-- SUPPLIED RECORDS --
##########
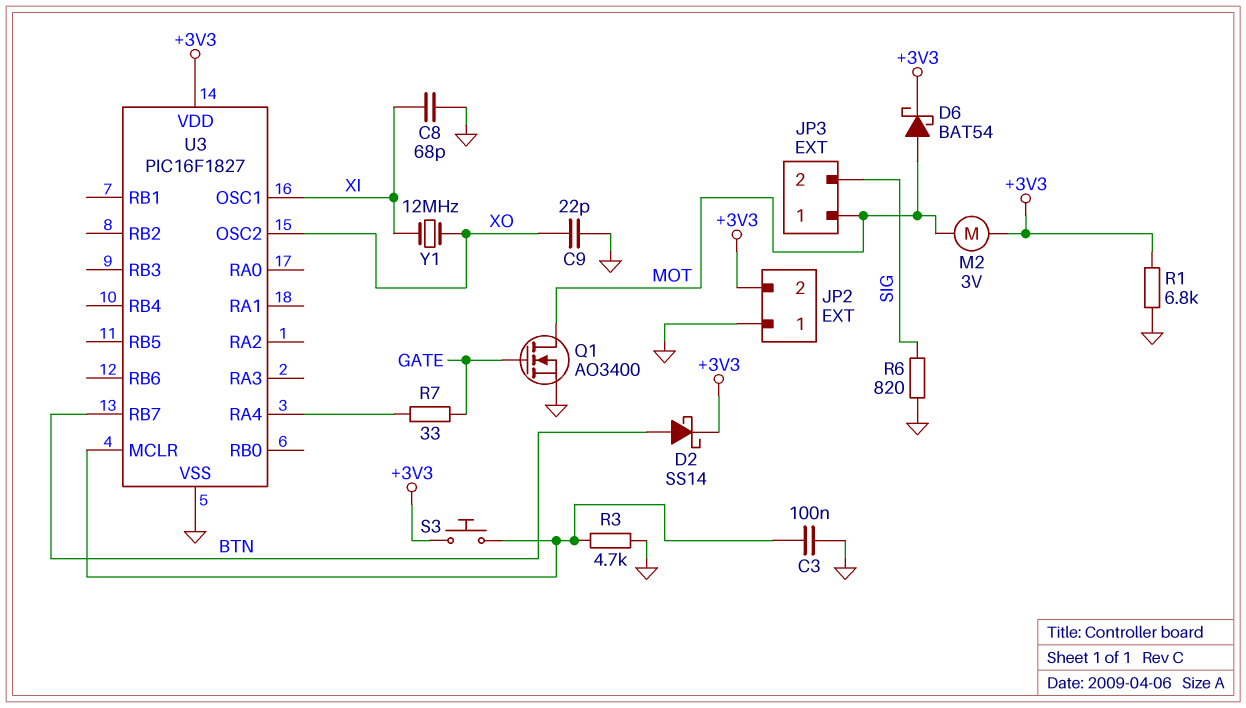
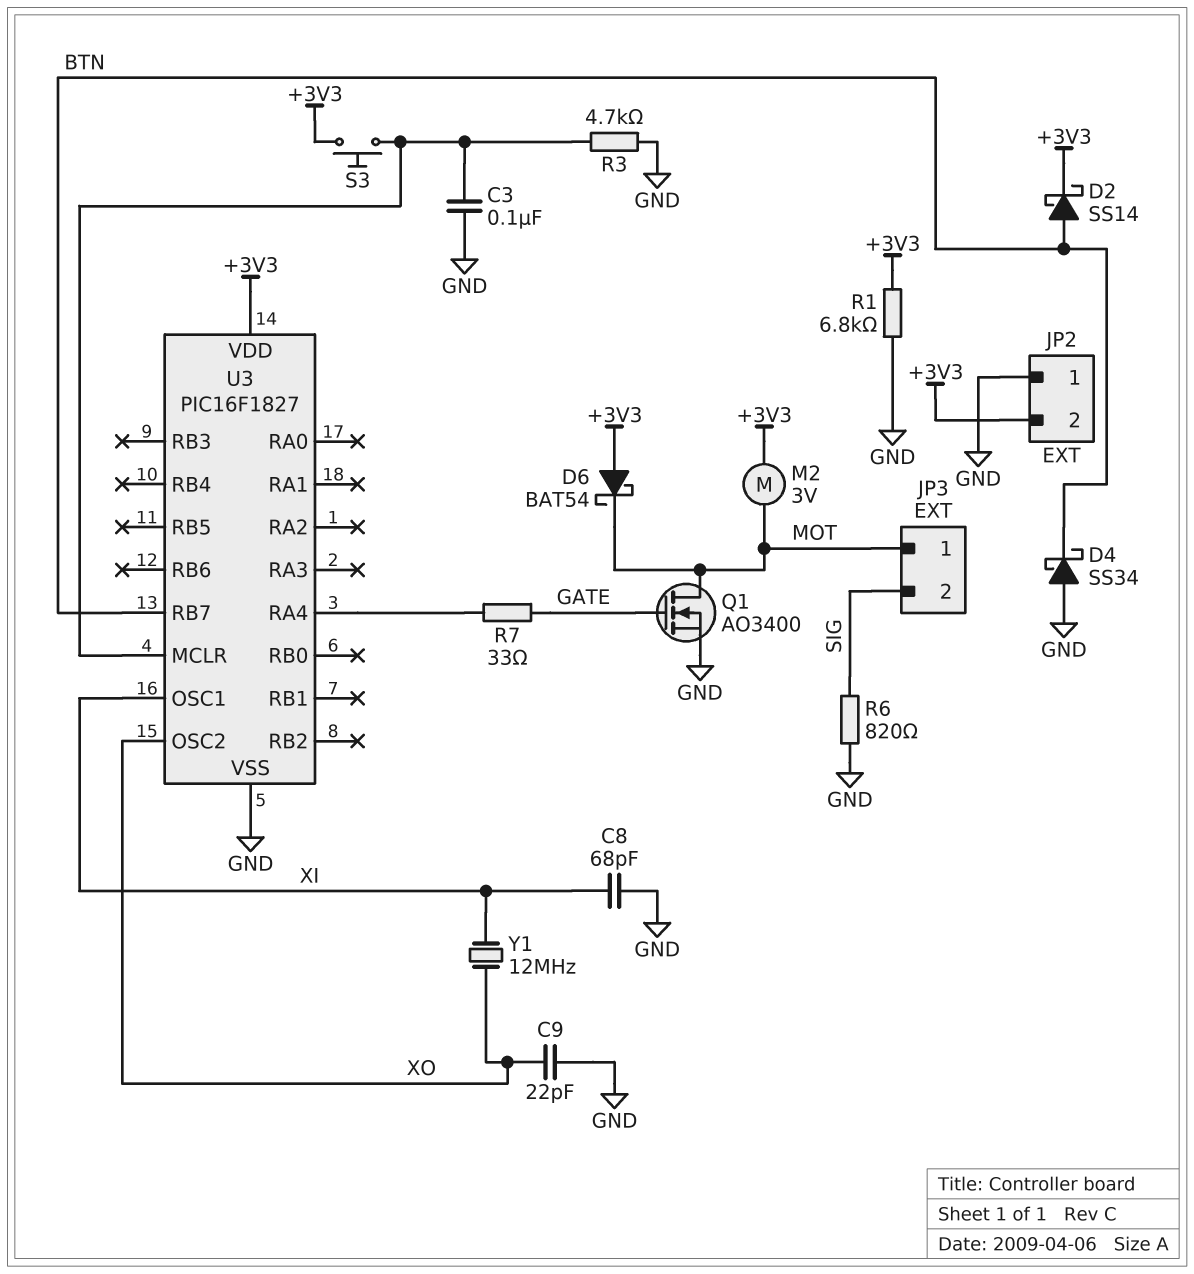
D4: none -> schottky SS34 (A GND, K BTN)
D6: schottky BAT54 (A MOT, K +3V3) -> schottky BAT54 (A +3V3, K MOT)

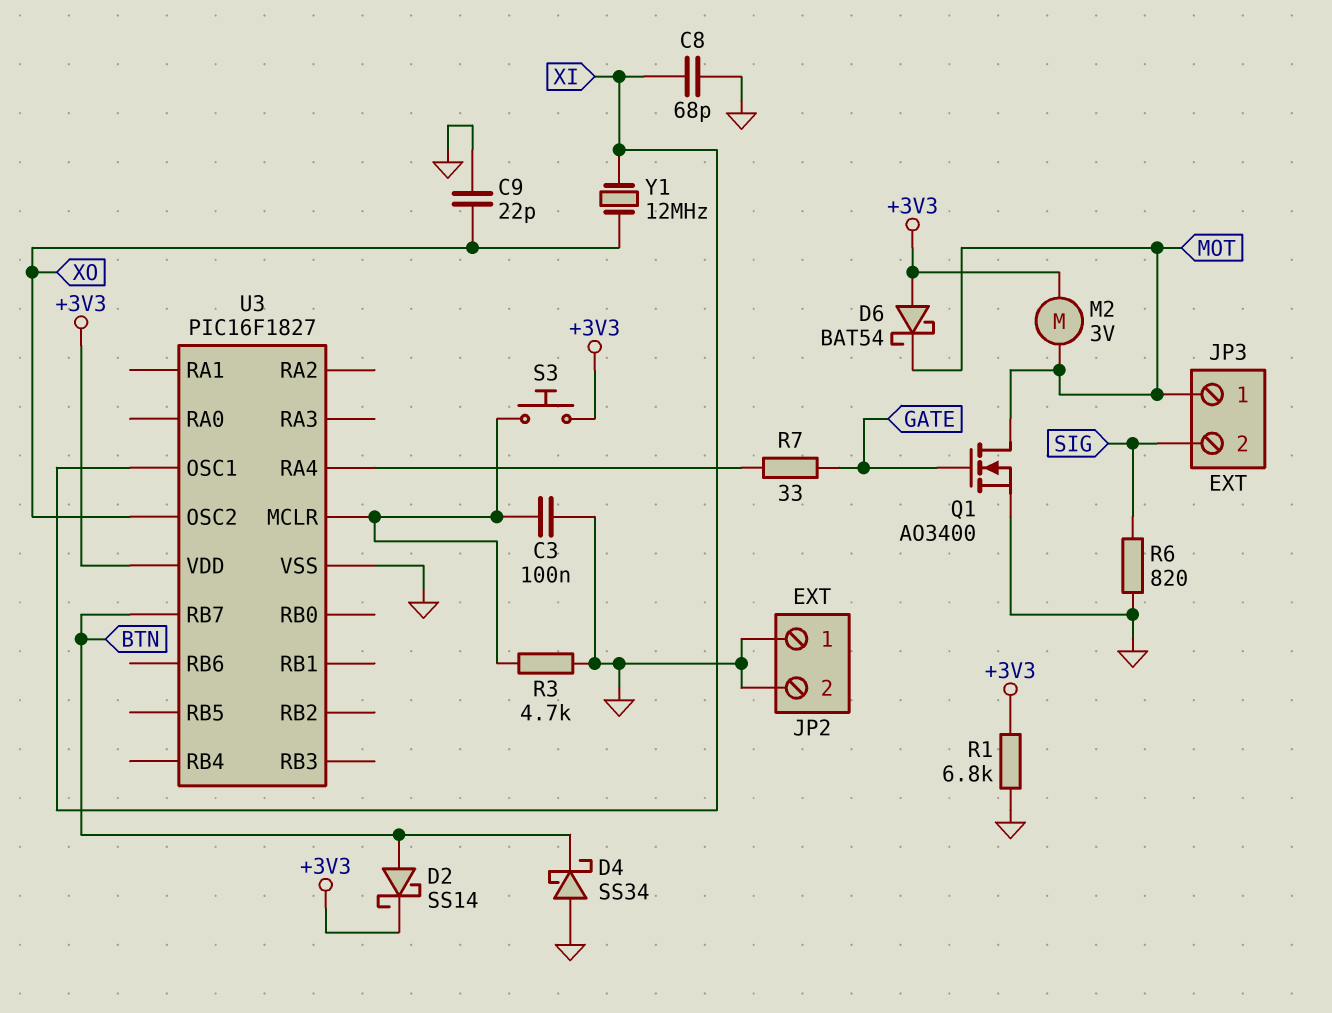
JP2 pin 2: +3V3 -> GND

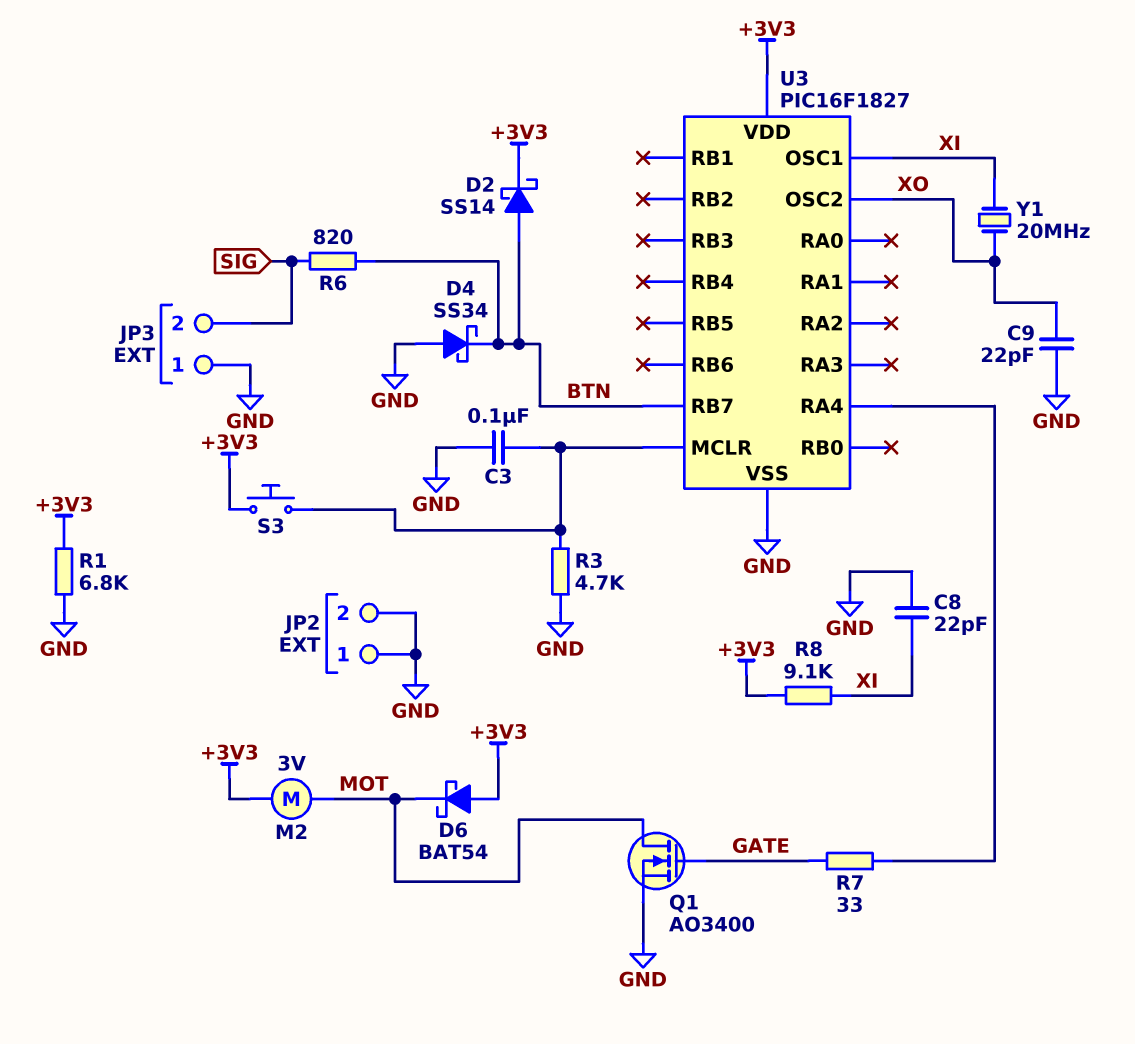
C8: 68pF (GND, XI) -> 22pF (GND, XI)
JP3 pin 1: MOT -> GND
R6: 820 (GND, SIG) -> 820 (BTN, SIG)
R8: none -> 9.1k (+3V3, XI)
Y1: 12MHz (XI, XO) -> 20MHz (XI, XO)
##########
-- ABOUT THIS EXERCISE --
Every line from the one with "D6: schottky BAT54" through the end of the records is to be reproduced exactly, and the pictures are to be left out.

-- SOLUTION --
D6: schottky BAT54 (A MOT, K +3V3) -> schottky BAT54 (A +3V3, K MOT)

JP2 pin 2: +3V3 -> GND

C8: 68pF (GND, XI) -> 22pF (GND, XI)
JP3 pin 1: MOT -> GND
R6: 820 (GND, SIG) -> 820 (BTN, SIG)
R8: none -> 9.1k (+3V3, XI)
Y1: 12MHz (XI, XO) -> 20MHz (XI, XO)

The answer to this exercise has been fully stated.